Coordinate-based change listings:
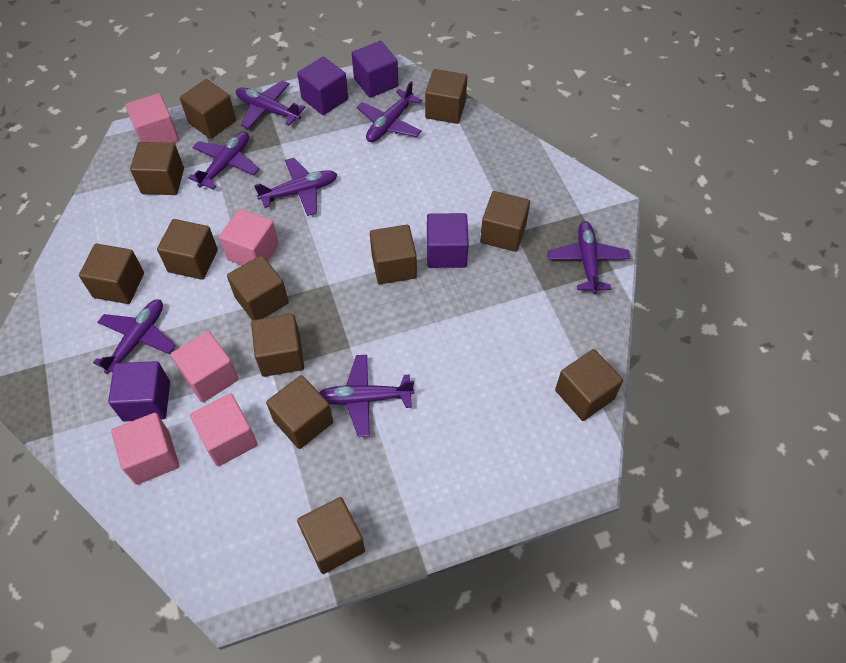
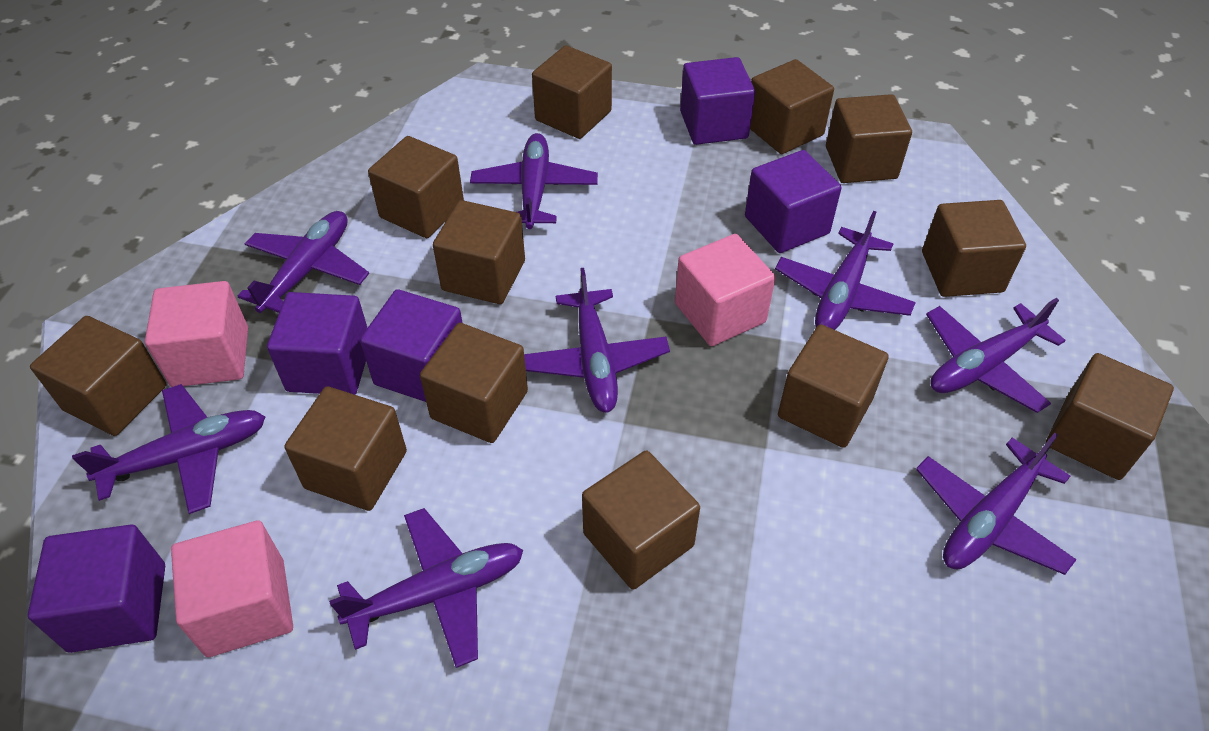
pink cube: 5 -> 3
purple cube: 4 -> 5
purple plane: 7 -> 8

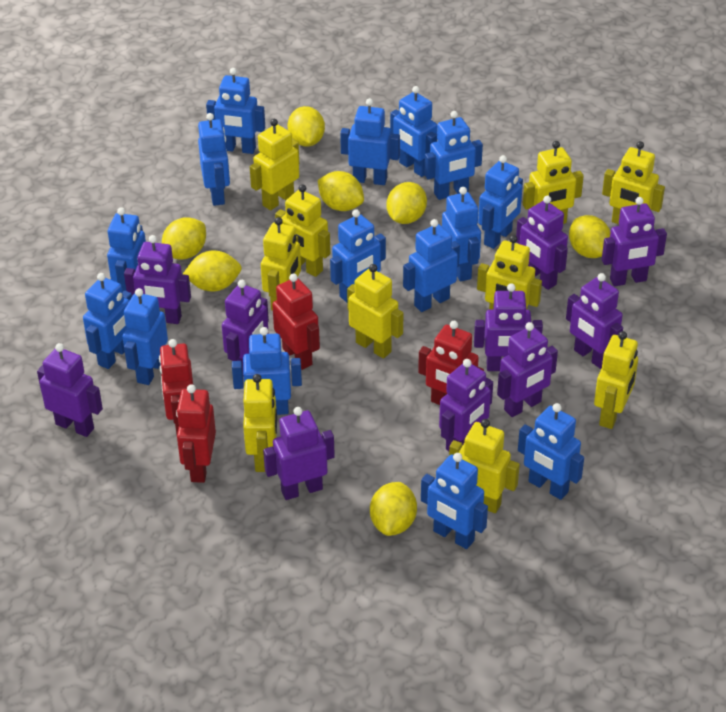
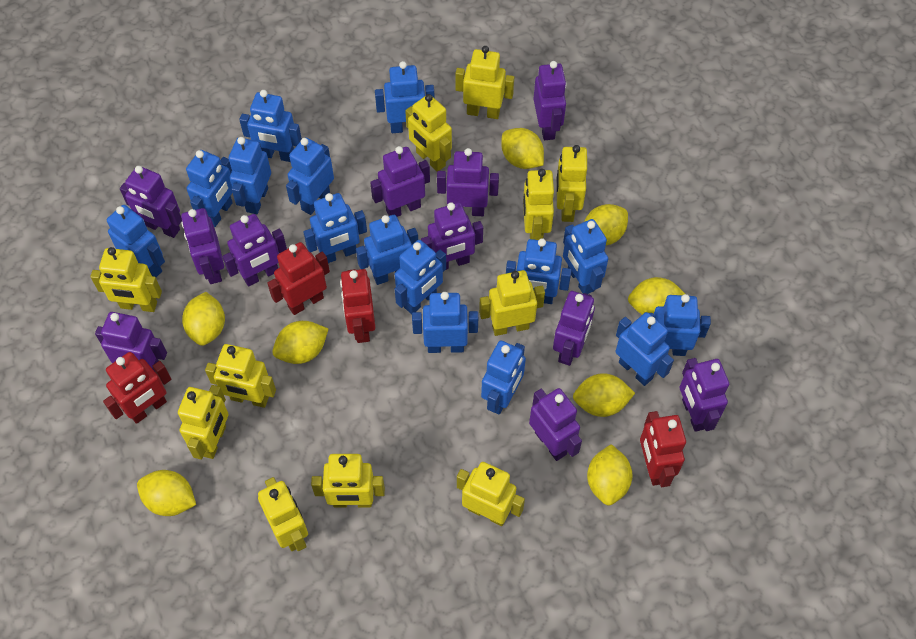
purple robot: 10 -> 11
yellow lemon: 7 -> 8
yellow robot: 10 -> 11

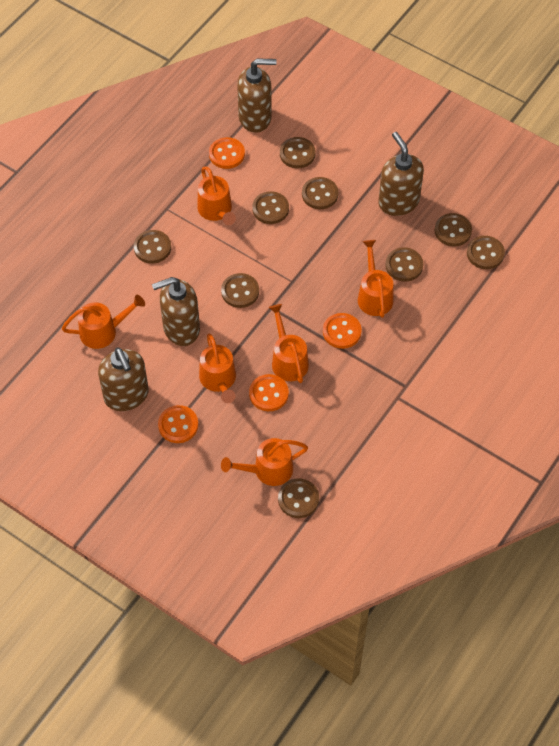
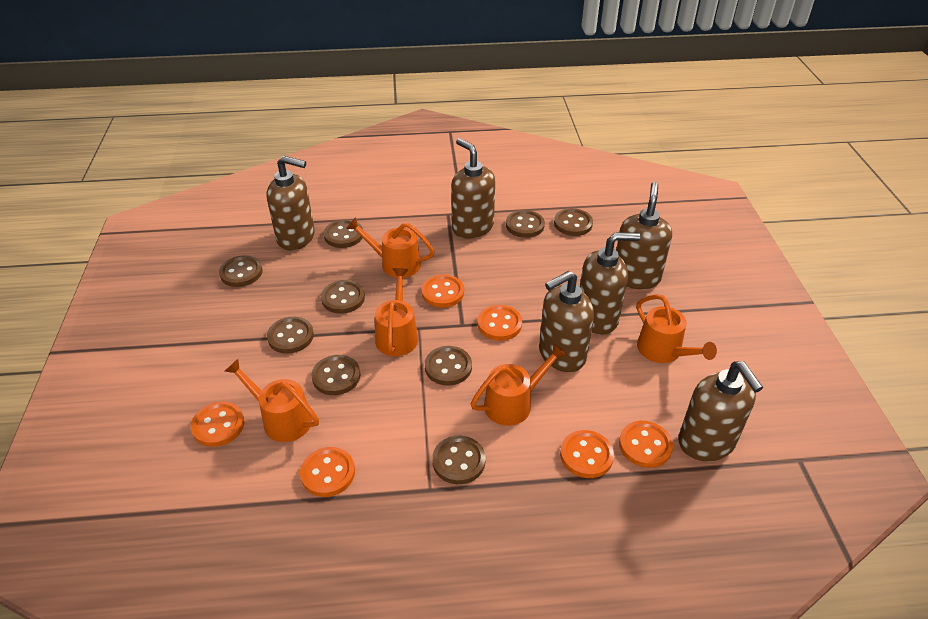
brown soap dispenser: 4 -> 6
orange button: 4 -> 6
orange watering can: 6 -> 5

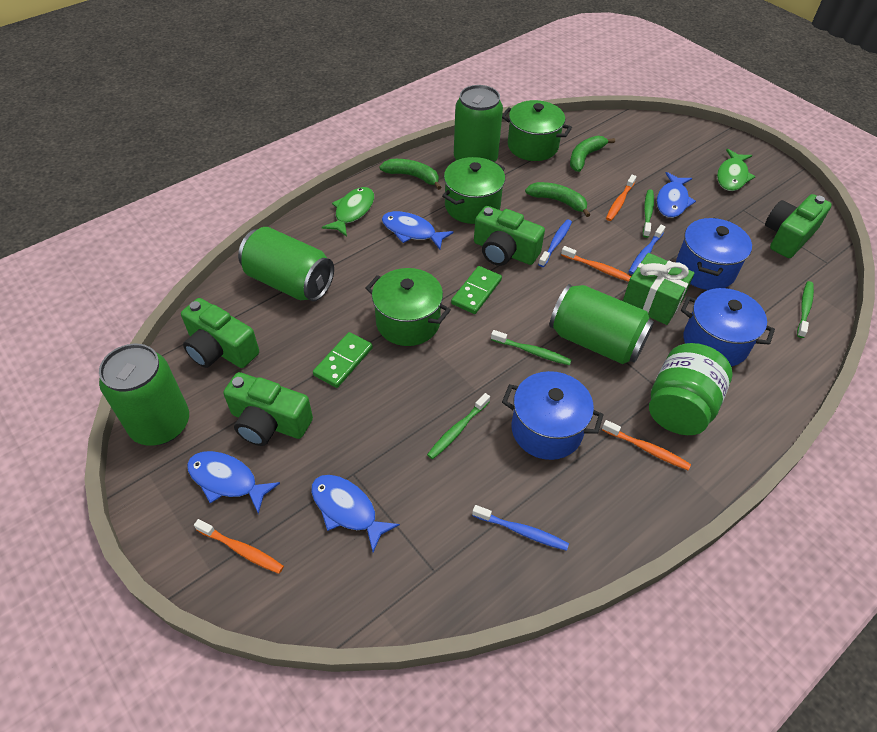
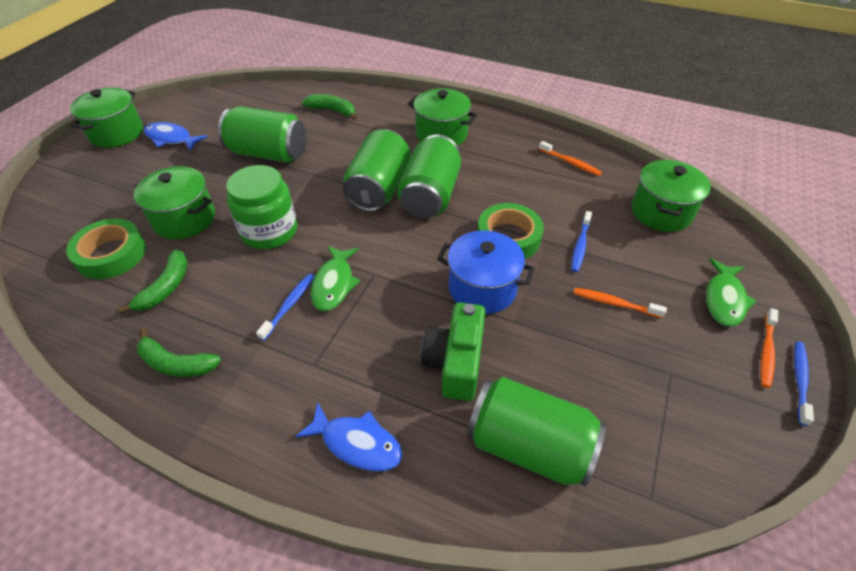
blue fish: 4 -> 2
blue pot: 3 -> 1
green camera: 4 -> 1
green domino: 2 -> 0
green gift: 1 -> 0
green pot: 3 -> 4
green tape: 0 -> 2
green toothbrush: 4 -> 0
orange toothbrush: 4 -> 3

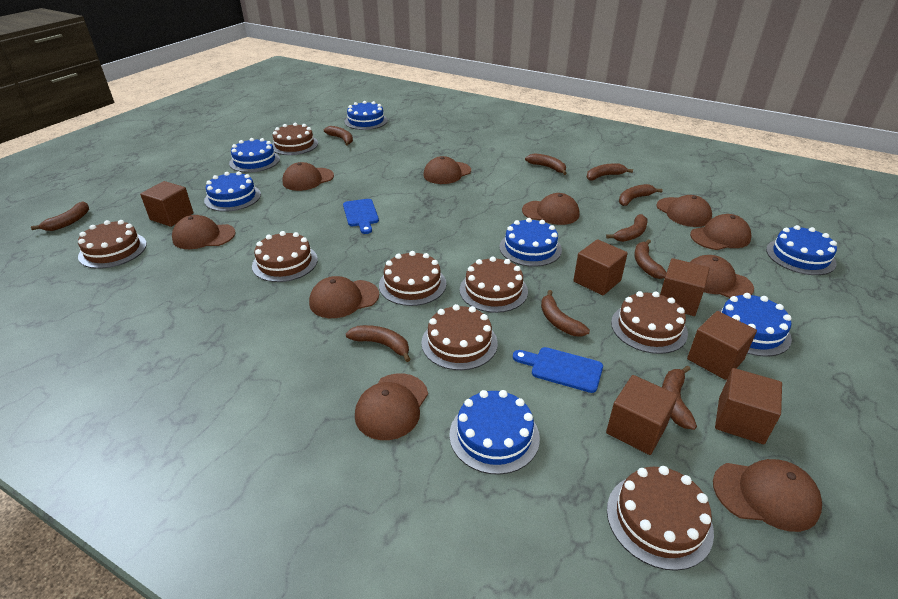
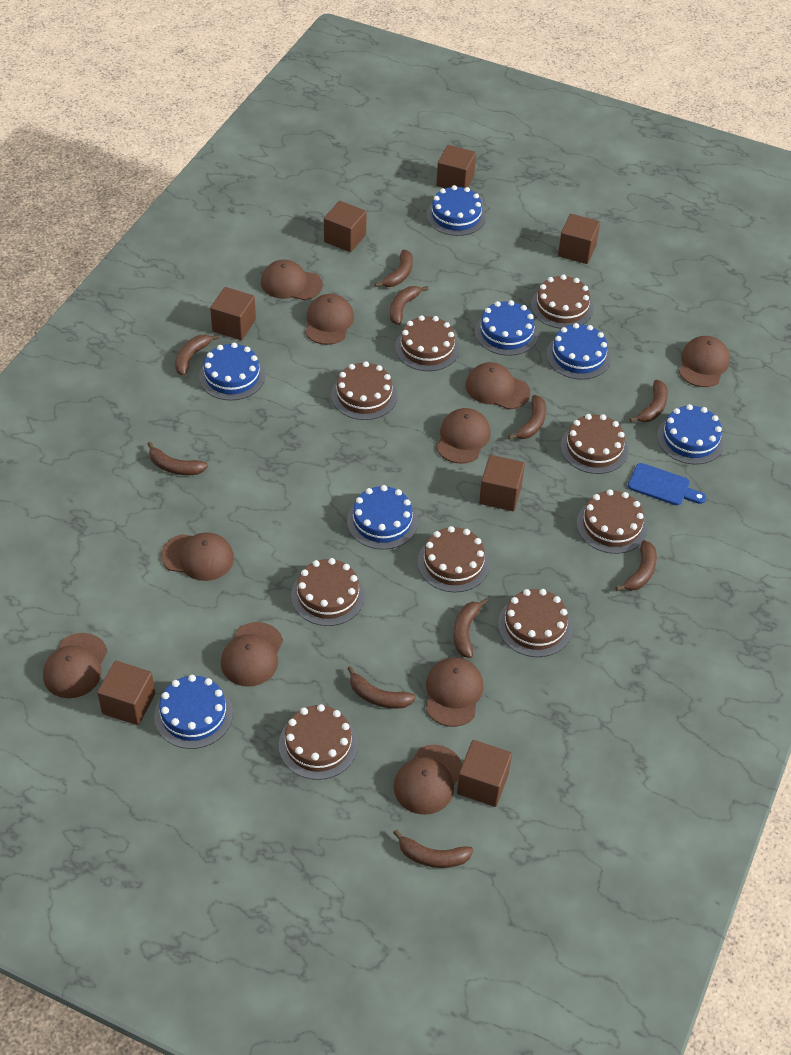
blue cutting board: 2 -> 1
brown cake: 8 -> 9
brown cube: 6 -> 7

__Instructions to follow__: When you copy the entries above, reproduce each line exactly and leave out any pictures.

__Answer to this exercise__:
pink cube: 5 -> 3
purple cube: 4 -> 5
purple plane: 7 -> 8

purple robot: 10 -> 11
yellow lemon: 7 -> 8
yellow robot: 10 -> 11

brown soap dispenser: 4 -> 6
orange button: 4 -> 6
orange watering can: 6 -> 5

blue fish: 4 -> 2
blue pot: 3 -> 1
green camera: 4 -> 1
green domino: 2 -> 0
green gift: 1 -> 0
green pot: 3 -> 4
green tape: 0 -> 2
green toothbrush: 4 -> 0
orange toothbrush: 4 -> 3

blue cutting board: 2 -> 1
brown cake: 8 -> 9
brown cube: 6 -> 7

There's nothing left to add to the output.